*Task statement*
Every line in the data below that includes "gray" belongs in the answer, copied as it stands.

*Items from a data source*
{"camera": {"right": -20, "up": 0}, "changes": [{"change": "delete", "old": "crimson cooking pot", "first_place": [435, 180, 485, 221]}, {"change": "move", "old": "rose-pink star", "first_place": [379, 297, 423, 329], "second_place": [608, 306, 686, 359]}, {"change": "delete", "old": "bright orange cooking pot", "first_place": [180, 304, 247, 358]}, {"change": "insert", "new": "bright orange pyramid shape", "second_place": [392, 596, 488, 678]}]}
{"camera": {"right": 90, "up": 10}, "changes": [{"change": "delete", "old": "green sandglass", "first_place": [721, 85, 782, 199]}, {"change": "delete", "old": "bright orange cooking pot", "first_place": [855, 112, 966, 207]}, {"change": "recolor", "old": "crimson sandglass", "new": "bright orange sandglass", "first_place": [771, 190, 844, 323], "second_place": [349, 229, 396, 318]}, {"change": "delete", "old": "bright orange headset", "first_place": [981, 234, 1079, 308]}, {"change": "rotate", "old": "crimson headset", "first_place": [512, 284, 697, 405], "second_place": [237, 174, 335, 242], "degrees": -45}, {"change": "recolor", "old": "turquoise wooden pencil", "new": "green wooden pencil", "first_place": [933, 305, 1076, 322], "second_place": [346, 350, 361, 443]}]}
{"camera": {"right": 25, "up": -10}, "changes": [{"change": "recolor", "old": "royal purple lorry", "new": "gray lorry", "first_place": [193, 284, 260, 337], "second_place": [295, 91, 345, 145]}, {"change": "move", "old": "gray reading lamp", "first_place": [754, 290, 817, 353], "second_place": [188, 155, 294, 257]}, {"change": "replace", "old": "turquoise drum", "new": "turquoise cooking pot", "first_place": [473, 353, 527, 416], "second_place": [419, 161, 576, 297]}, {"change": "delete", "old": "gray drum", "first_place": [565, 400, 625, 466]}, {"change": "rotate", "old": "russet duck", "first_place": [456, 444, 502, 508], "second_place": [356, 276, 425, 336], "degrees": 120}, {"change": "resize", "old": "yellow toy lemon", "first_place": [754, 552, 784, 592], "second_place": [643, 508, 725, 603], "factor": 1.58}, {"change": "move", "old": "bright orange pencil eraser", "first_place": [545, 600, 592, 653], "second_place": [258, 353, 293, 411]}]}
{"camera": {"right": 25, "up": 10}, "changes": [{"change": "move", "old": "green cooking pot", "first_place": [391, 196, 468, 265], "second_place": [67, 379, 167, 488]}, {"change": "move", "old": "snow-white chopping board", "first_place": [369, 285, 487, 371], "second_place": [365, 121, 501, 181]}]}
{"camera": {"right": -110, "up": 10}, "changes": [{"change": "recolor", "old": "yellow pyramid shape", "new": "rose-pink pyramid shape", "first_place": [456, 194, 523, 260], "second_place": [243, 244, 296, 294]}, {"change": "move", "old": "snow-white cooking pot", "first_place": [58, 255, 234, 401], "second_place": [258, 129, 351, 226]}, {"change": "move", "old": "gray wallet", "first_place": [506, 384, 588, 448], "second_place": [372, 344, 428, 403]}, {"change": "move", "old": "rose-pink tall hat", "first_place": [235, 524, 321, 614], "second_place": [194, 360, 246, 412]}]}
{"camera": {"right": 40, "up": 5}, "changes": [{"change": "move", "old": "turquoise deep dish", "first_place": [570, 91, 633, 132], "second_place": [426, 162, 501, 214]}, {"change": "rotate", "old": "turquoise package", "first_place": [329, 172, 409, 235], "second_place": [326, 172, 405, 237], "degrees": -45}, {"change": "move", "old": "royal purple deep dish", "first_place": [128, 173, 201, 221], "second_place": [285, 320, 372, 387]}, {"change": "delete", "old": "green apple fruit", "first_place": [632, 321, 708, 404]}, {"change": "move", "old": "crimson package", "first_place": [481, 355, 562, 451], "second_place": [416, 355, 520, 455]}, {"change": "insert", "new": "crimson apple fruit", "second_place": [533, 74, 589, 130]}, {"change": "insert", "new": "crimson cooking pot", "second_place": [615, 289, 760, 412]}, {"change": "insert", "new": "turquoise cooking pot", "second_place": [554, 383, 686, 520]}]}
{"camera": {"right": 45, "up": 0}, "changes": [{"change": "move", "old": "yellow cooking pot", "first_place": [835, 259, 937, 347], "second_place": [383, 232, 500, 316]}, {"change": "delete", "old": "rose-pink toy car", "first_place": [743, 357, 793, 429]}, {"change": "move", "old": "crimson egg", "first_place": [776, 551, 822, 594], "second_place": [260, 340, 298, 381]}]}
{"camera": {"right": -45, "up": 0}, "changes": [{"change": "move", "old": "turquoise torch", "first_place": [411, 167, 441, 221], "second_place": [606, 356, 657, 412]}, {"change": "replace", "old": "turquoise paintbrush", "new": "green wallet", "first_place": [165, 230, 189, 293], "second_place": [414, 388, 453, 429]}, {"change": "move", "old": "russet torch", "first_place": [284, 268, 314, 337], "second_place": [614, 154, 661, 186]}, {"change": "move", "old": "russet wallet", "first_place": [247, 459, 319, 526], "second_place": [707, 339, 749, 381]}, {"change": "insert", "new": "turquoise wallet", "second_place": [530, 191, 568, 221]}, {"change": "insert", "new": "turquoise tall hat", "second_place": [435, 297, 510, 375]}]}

*Solution*
{"camera": {"right": 25, "up": -10}, "changes": [{"change": "recolor", "old": "royal purple lorry", "new": "gray lorry", "first_place": [193, 284, 260, 337], "second_place": [295, 91, 345, 145]}, {"change": "move", "old": "gray reading lamp", "first_place": [754, 290, 817, 353], "second_place": [188, 155, 294, 257]}, {"change": "replace", "old": "turquoise drum", "new": "turquoise cooking pot", "first_place": [473, 353, 527, 416], "second_place": [419, 161, 576, 297]}, {"change": "delete", "old": "gray drum", "first_place": [565, 400, 625, 466]}, {"change": "rotate", "old": "russet duck", "first_place": [456, 444, 502, 508], "second_place": [356, 276, 425, 336], "degrees": 120}, {"change": "resize", "old": "yellow toy lemon", "first_place": [754, 552, 784, 592], "second_place": [643, 508, 725, 603], "factor": 1.58}, {"change": "move", "old": "bright orange pencil eraser", "first_place": [545, 600, 592, 653], "second_place": [258, 353, 293, 411]}]}
{"camera": {"right": -110, "up": 10}, "changes": [{"change": "recolor", "old": "yellow pyramid shape", "new": "rose-pink pyramid shape", "first_place": [456, 194, 523, 260], "second_place": [243, 244, 296, 294]}, {"change": "move", "old": "snow-white cooking pot", "first_place": [58, 255, 234, 401], "second_place": [258, 129, 351, 226]}, {"change": "move", "old": "gray wallet", "first_place": [506, 384, 588, 448], "second_place": [372, 344, 428, 403]}, {"change": "move", "old": "rose-pink tall hat", "first_place": [235, 524, 321, 614], "second_place": [194, 360, 246, 412]}]}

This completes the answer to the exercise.